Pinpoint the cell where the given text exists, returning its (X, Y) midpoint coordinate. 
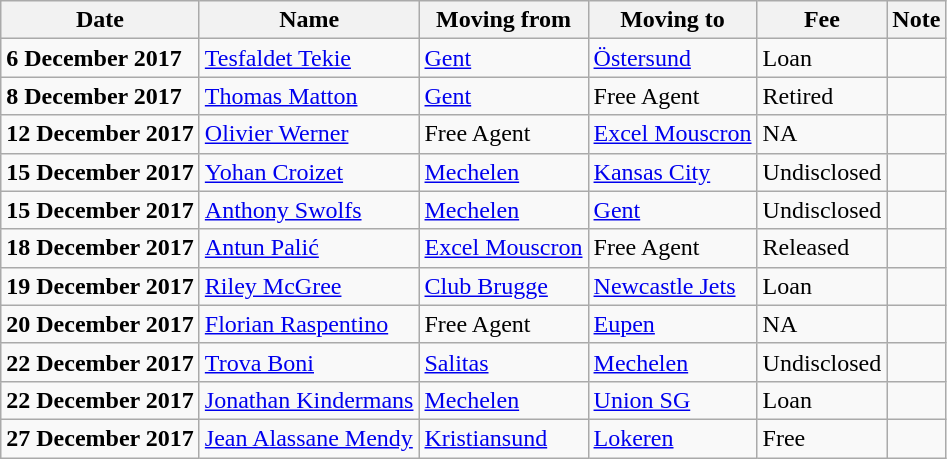
Jean Alassane Mendy (309, 438)
Antun Palić (309, 248)
6 December 2017 (100, 58)
Date (100, 20)
Retired (822, 96)
20 December 2017 (100, 324)
Anthony Swolfs (309, 210)
Yohan Croizet (309, 172)
19 December 2017 (100, 286)
Club Brugge (504, 286)
Jonathan Kindermans (309, 400)
Newcastle Jets (672, 286)
Moving to (672, 20)
Trova Boni (309, 362)
Eupen (672, 324)
Östersund (672, 58)
Thomas Matton (309, 96)
Fee (822, 20)
18 December 2017 (100, 248)
Moving from (504, 20)
Free (822, 438)
8 December 2017 (100, 96)
Florian Raspentino (309, 324)
Lokeren (672, 438)
Name (309, 20)
27 December 2017 (100, 438)
Riley McGree (309, 286)
Salitas (504, 362)
Tesfaldet Tekie (309, 58)
Union SG (672, 400)
Kansas City (672, 172)
Kristiansund (504, 438)
12 December 2017 (100, 134)
Released (822, 248)
Note (916, 20)
Olivier Werner (309, 134)
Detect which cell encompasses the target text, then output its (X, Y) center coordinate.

--*--

Reproduce every line of the listing above verbatim, including the instruction lines and each name or date with its coordinates, and omit the picture from your output.

Response to the exercise -
Pinpoint the cell where the given text exists, returning its (X, Y) midpoint coordinate. 
Jean Alassane Mendy (309, 438)
Antun Palić (309, 248)
6 December 2017 (100, 58)
Date (100, 20)
Retired (822, 96)
20 December 2017 (100, 324)
Anthony Swolfs (309, 210)
Yohan Croizet (309, 172)
19 December 2017 (100, 286)
Club Brugge (504, 286)
Jonathan Kindermans (309, 400)
Newcastle Jets (672, 286)
Moving to (672, 20)
Trova Boni (309, 362)
Eupen (672, 324)
Östersund (672, 58)
Thomas Matton (309, 96)
Fee (822, 20)
18 December 2017 (100, 248)
Moving from (504, 20)
Free (822, 438)
8 December 2017 (100, 96)
Florian Raspentino (309, 324)
Lokeren (672, 438)
Name (309, 20)
27 December 2017 (100, 438)
Riley McGree (309, 286)
Salitas (504, 362)
Tesfaldet Tekie (309, 58)
Union SG (672, 400)
Kansas City (672, 172)
Kristiansund (504, 438)
12 December 2017 (100, 134)
Released (822, 248)
Note (916, 20)
Olivier Werner (309, 134)
Detect which cell encompasses the target text, then output its (X, Y) center coordinate.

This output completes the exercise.